* To do *
Write out, word for word, the first line of the data below and every line after it through the one containing "to [383 161]".

* Records *
####################

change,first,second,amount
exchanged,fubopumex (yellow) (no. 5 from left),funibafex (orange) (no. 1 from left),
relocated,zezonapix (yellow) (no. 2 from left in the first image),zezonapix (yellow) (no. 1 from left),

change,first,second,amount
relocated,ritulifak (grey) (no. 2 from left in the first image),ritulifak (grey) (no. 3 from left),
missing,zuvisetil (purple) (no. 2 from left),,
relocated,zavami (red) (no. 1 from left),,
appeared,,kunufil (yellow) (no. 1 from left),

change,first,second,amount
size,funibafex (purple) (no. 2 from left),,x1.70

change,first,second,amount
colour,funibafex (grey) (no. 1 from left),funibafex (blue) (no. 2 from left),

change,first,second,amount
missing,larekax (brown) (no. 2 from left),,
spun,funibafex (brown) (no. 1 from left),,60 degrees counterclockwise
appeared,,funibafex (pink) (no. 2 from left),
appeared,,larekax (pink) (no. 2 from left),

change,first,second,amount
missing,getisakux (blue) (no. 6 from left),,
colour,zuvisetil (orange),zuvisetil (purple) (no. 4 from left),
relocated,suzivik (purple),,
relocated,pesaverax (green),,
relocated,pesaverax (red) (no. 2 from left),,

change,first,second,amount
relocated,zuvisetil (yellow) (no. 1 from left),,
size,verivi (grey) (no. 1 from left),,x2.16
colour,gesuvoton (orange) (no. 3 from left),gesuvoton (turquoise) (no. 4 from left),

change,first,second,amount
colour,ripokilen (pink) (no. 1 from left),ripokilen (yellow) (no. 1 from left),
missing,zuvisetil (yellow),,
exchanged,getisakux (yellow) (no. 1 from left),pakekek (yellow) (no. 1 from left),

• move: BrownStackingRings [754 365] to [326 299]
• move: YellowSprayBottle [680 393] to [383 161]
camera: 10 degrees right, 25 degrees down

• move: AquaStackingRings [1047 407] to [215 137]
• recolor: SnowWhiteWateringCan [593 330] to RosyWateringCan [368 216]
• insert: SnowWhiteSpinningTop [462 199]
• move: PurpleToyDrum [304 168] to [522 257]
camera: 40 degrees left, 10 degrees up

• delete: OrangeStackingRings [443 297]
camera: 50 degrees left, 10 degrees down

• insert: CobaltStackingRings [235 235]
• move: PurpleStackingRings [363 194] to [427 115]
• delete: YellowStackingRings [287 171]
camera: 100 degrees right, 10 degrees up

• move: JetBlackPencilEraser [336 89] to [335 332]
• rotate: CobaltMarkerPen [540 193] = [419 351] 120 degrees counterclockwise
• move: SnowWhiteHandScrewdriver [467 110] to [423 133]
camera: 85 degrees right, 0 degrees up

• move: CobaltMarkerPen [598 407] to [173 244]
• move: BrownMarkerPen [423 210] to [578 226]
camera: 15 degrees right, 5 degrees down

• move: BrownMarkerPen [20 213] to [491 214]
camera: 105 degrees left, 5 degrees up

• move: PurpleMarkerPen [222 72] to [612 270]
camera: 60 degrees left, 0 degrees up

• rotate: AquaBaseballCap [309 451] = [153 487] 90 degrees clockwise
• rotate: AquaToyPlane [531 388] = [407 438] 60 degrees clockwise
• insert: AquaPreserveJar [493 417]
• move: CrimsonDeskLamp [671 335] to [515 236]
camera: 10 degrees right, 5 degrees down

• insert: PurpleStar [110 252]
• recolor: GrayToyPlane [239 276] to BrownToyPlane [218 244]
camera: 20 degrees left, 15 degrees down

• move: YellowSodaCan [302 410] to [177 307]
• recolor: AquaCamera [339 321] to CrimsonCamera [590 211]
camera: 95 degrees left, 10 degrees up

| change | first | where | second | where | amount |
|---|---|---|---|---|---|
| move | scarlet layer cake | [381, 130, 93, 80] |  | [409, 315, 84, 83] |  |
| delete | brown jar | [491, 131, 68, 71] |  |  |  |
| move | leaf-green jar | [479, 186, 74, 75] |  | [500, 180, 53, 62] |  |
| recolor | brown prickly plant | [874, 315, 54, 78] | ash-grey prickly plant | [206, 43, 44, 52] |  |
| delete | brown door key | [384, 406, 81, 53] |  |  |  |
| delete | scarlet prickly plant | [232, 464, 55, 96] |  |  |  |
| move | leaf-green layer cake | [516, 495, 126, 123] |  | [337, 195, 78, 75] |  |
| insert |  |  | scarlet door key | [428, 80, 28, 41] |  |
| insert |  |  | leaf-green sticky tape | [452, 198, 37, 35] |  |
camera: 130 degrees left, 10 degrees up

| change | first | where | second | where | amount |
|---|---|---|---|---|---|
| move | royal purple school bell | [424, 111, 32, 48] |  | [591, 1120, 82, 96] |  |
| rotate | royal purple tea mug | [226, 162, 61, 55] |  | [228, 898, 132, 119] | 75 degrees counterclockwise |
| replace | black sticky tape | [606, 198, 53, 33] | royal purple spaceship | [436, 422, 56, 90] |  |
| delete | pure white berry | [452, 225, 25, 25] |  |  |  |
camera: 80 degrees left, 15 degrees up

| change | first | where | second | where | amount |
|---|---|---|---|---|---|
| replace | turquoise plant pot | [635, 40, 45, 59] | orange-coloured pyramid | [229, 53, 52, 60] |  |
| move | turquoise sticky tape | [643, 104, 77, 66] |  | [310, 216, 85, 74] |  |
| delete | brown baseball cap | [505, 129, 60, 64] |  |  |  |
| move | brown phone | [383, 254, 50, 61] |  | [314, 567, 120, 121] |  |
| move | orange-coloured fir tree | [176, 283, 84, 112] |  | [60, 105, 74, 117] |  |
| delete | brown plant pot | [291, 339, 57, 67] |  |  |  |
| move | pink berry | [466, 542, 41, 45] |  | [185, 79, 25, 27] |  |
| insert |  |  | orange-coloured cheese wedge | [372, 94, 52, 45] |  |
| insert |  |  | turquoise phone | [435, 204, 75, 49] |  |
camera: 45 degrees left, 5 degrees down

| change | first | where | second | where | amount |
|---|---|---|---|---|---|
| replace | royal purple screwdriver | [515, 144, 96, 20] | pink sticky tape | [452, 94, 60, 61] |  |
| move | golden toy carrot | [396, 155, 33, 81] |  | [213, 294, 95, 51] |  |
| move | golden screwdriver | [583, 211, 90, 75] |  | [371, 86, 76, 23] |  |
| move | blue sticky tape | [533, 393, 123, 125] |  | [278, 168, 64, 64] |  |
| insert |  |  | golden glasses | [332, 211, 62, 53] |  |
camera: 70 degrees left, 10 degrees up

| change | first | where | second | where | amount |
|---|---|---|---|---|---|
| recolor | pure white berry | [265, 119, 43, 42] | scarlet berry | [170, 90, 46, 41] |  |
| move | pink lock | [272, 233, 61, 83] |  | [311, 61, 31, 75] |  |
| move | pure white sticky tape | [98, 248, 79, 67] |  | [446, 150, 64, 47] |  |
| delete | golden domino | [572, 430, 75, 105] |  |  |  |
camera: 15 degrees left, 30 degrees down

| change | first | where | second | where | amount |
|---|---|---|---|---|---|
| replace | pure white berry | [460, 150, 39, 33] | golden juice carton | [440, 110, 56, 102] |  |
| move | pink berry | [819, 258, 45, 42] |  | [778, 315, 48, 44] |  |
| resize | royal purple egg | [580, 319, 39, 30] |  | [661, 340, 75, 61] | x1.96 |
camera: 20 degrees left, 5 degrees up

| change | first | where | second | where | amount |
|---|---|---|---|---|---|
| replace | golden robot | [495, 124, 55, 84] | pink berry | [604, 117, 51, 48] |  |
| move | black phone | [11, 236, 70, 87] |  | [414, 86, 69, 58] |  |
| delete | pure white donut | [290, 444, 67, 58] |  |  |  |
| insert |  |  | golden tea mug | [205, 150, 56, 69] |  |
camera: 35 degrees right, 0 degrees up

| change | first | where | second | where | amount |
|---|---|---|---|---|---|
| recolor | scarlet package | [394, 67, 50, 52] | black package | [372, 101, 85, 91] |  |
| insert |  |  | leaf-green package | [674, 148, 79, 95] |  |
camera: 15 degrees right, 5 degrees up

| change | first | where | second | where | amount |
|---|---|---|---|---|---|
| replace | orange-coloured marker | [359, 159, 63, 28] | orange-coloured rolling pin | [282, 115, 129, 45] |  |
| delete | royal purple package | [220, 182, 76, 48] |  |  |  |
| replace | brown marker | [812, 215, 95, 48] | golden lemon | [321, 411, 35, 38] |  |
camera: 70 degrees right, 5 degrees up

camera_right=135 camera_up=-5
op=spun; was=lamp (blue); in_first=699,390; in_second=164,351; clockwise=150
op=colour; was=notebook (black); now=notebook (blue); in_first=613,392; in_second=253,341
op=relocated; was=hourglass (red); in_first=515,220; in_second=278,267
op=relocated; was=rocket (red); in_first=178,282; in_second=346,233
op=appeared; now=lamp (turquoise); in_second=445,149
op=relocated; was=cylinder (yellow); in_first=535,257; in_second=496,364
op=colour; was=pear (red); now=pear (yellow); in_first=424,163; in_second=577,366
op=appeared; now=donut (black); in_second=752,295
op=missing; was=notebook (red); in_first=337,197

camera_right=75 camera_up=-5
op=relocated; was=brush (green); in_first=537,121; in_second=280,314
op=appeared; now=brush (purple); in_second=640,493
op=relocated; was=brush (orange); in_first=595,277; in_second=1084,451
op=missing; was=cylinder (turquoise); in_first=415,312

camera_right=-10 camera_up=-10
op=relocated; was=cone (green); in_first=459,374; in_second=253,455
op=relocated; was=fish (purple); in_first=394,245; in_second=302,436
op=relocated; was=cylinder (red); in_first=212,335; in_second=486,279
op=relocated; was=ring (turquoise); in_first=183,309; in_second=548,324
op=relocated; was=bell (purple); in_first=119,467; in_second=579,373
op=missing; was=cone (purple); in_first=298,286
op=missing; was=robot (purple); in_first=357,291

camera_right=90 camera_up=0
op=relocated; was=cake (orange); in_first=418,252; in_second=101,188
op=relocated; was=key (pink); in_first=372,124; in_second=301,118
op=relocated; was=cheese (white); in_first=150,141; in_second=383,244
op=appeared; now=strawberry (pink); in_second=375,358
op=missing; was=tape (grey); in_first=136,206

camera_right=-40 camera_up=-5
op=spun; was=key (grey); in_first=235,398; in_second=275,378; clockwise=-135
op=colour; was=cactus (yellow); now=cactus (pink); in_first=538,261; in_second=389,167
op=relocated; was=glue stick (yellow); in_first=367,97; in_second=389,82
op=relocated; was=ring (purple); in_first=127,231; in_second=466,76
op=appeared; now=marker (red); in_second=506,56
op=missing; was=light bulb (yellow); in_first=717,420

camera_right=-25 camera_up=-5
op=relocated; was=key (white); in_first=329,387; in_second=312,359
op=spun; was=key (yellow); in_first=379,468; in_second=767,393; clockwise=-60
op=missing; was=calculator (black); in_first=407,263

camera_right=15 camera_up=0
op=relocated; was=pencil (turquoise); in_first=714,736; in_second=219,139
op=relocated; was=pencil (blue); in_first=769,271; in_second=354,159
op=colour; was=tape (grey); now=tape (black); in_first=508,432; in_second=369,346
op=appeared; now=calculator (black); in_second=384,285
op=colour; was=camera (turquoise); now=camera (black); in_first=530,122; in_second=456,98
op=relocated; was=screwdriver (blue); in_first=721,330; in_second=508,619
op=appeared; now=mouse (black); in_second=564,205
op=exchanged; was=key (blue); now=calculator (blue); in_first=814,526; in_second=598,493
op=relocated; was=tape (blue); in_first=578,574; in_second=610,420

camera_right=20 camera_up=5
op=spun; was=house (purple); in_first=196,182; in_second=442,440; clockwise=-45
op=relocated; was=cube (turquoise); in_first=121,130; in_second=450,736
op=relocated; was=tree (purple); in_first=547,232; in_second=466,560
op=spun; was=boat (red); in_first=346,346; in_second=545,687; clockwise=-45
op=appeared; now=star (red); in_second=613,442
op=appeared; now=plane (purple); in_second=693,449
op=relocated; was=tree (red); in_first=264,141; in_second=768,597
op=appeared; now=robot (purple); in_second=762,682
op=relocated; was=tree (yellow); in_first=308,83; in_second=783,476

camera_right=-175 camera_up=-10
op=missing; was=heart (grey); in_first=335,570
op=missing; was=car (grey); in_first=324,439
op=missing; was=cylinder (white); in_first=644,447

####################

* Answer to this task *
change,first,second,amount
exchanged,fubopumex (yellow) (no. 5 from left),funibafex (orange) (no. 1 from left),
relocated,zezonapix (yellow) (no. 2 from left in the first image),zezonapix (yellow) (no. 1 from left),

change,first,second,amount
relocated,ritulifak (grey) (no. 2 from left in the first image),ritulifak (grey) (no. 3 from left),
missing,zuvisetil (purple) (no. 2 from left),,
relocated,zavami (red) (no. 1 from left),,
appeared,,kunufil (yellow) (no. 1 from left),

change,first,second,amount
size,funibafex (purple) (no. 2 from left),,x1.70

change,first,second,amount
colour,funibafex (grey) (no. 1 from left),funibafex (blue) (no. 2 from left),

change,first,second,amount
missing,larekax (brown) (no. 2 from left),,
spun,funibafex (brown) (no. 1 from left),,60 degrees counterclockwise
appeared,,funibafex (pink) (no. 2 from left),
appeared,,larekax (pink) (no. 2 from left),

change,first,second,amount
missing,getisakux (blue) (no. 6 from left),,
colour,zuvisetil (orange),zuvisetil (purple) (no. 4 from left),
relocated,suzivik (purple),,
relocated,pesaverax (green),,
relocated,pesaverax (red) (no. 2 from left),,

change,first,second,amount
relocated,zuvisetil (yellow) (no. 1 from left),,
size,verivi (grey) (no. 1 from left),,x2.16
colour,gesuvoton (orange) (no. 3 from left),gesuvoton (turquoise) (no. 4 from left),

change,first,second,amount
colour,ripokilen (pink) (no. 1 from left),ripokilen (yellow) (no. 1 from left),
missing,zuvisetil (yellow),,
exchanged,getisakux (yellow) (no. 1 from left),pakekek (yellow) (no. 1 from left),

• move: BrownStackingRings [754 365] to [326 299]
• move: YellowSprayBottle [680 393] to [383 161]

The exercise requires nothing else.